* WHAT YOU WILL DO: Copies of all lines that contain "calculator" are needed; take them from the data below.

Source data:
--- START ---
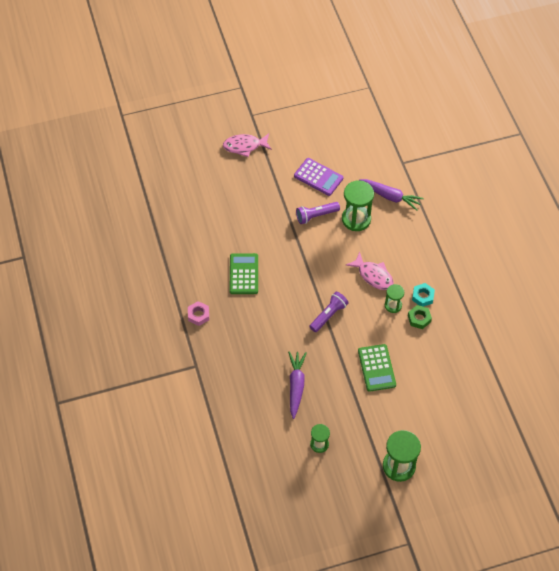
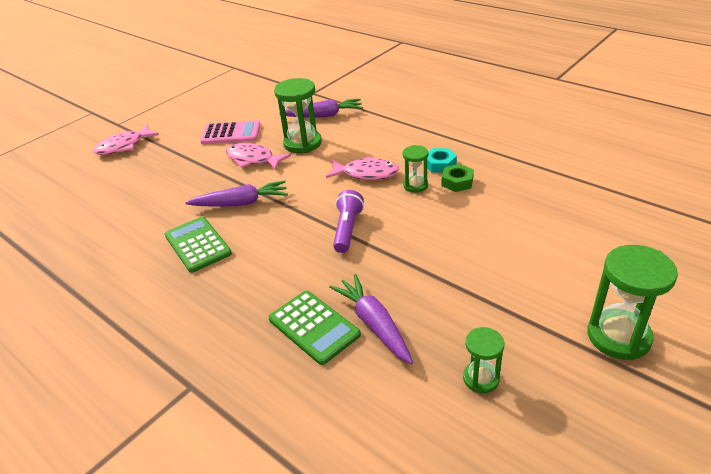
camera: 30 degrees left, 20 degrees down
(198, 315) = (156, 319): pink nut -> none
(285, 254) = (241, 203): none -> purple carrot
(316, 215) = (253, 159): purple flashlight -> pink fish
(318, 177) = (231, 133): purple calculator -> pink calculator
(376, 368) = (461, 247): green calculator -> green calculator (314, 327)

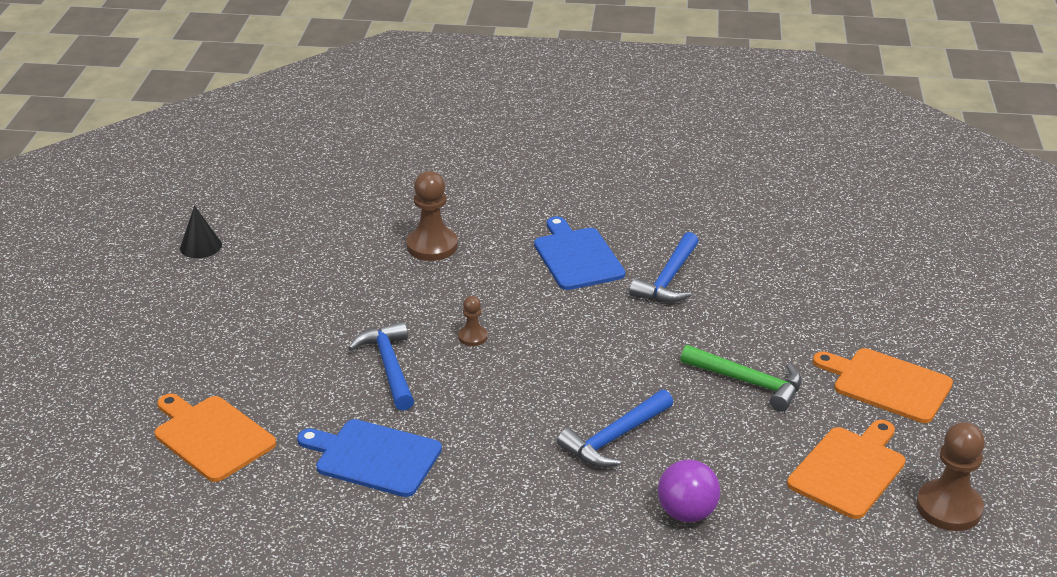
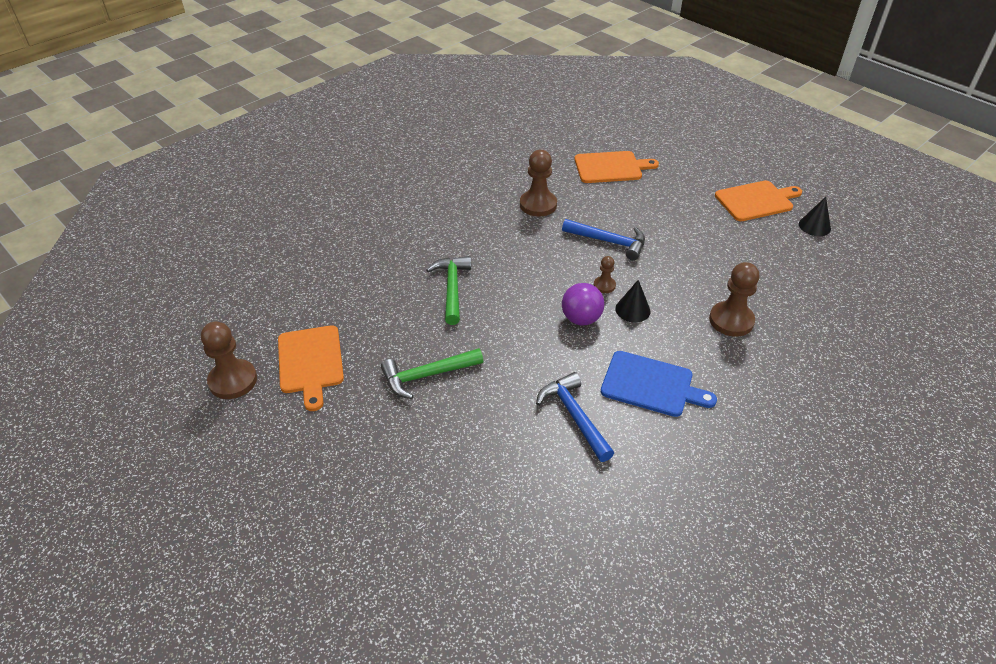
camera: 130 degrees right, 10 degrees up
(374, 457) = (538, 205): blue cutting board -> brown pawn
(489, 304) = (632, 310): none -> black cone
(614, 438) = (452, 288): blue hammer -> green hammer
(687, 513) = (370, 279): purple ball -> purple ball (581, 319)
(887, 384) = (341, 444): orange cutting board -> orange cutting board (756, 201)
--- END ---
* ANSWER TO THIS EXERCISE:
(318, 177) = (231, 133): purple calculator -> pink calculator
(376, 368) = (461, 247): green calculator -> green calculator (314, 327)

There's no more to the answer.